---------- Given information ----------

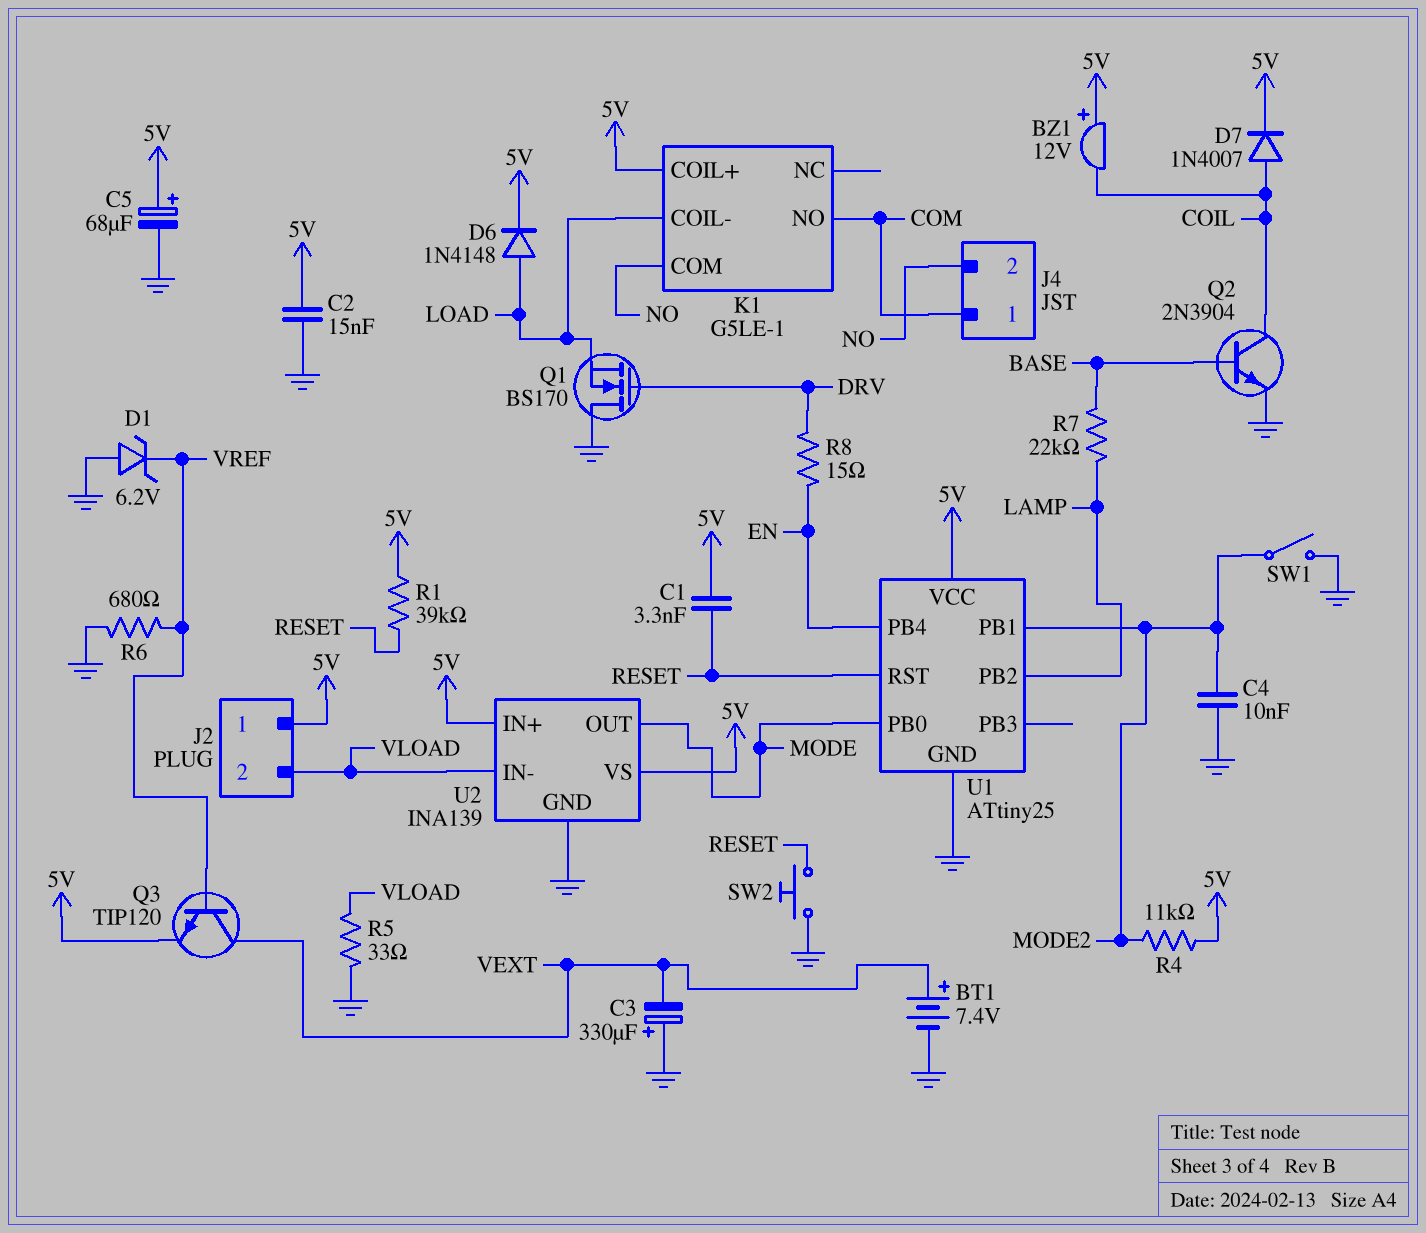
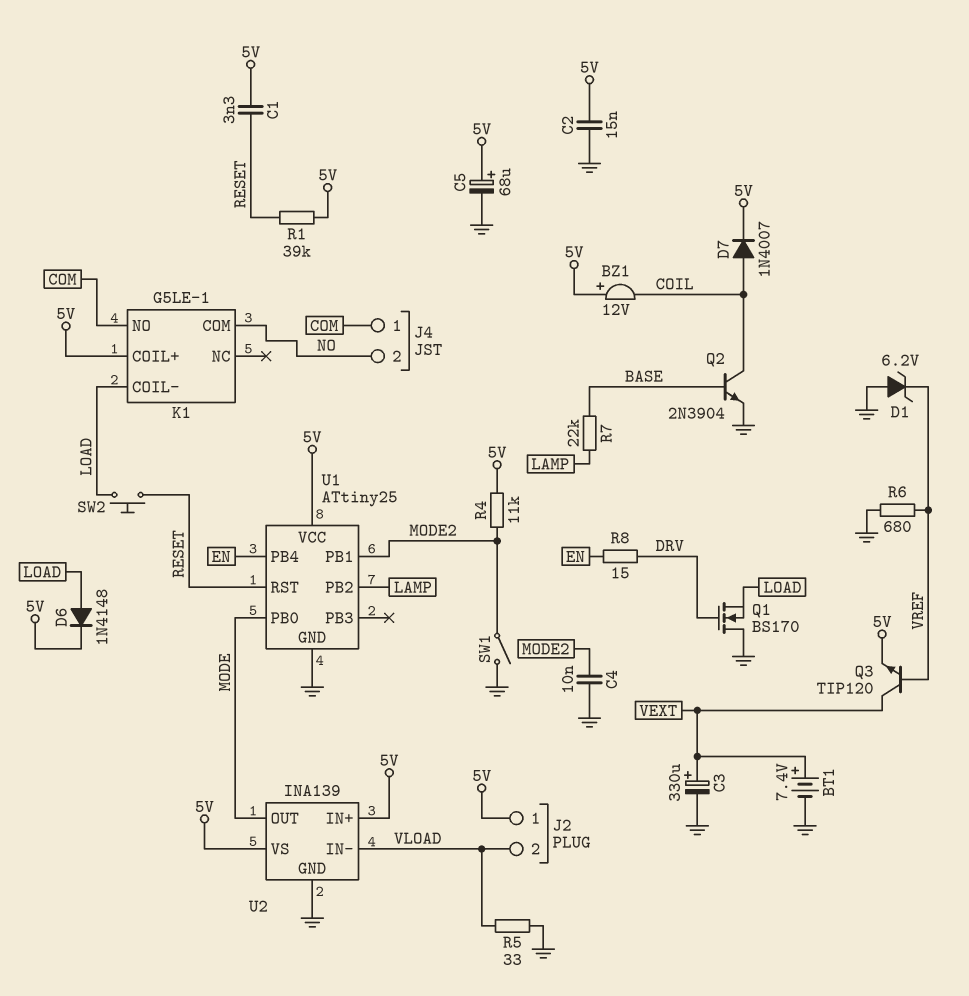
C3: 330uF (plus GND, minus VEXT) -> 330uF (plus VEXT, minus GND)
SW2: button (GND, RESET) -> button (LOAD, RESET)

----------
---------- Given information ----------

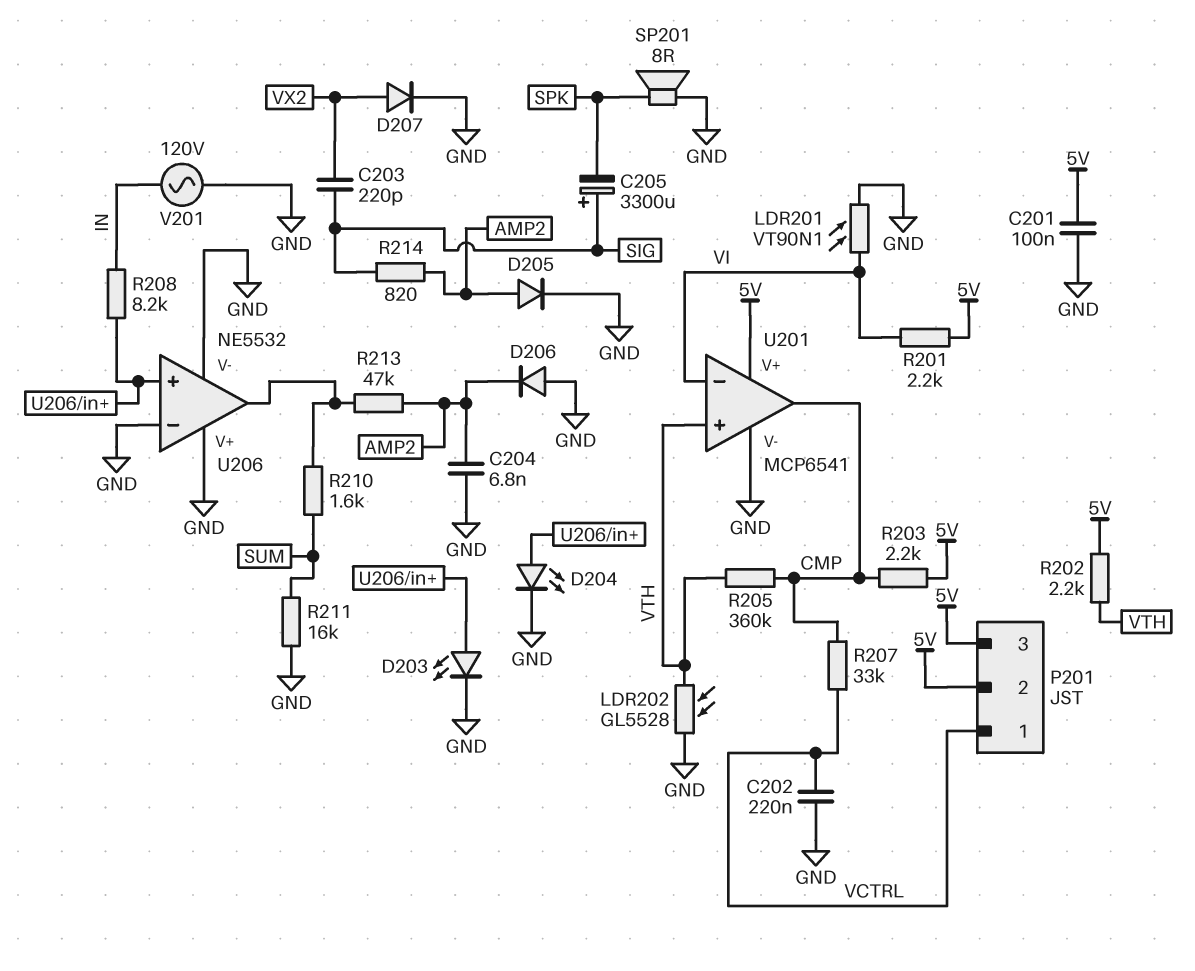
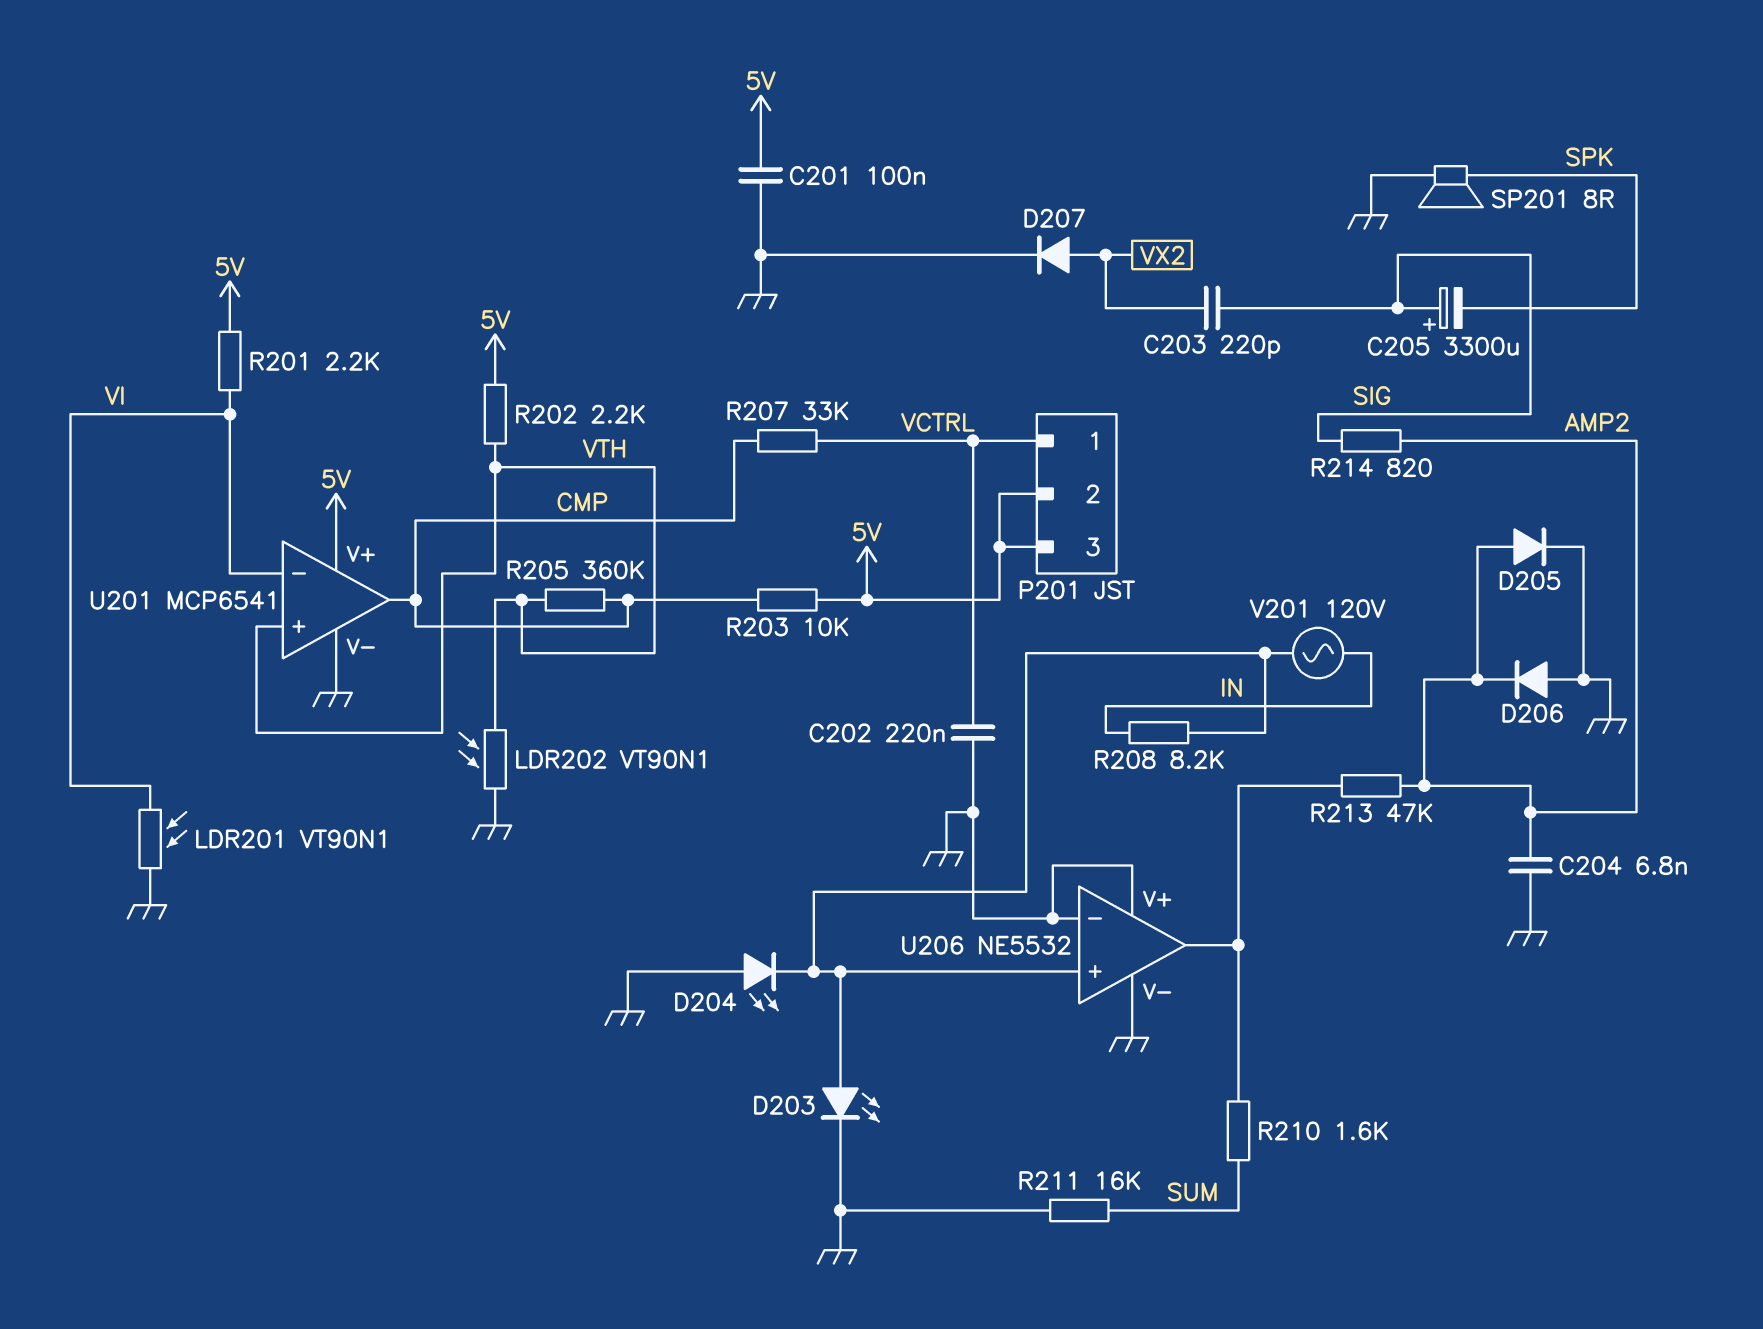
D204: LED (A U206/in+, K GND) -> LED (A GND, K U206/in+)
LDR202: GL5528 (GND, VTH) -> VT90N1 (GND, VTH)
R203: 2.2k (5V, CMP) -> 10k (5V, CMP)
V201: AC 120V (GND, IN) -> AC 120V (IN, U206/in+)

----------

**Required work**
Take the line above containing "C3: 330uF (plus", the line containing "SW2: button (GND, RESET)", and all lines in between, and copy them exactly without anything else.

**Answer for this exercise**
C3: 330uF (plus GND, minus VEXT) -> 330uF (plus VEXT, minus GND)
SW2: button (GND, RESET) -> button (LOAD, RESET)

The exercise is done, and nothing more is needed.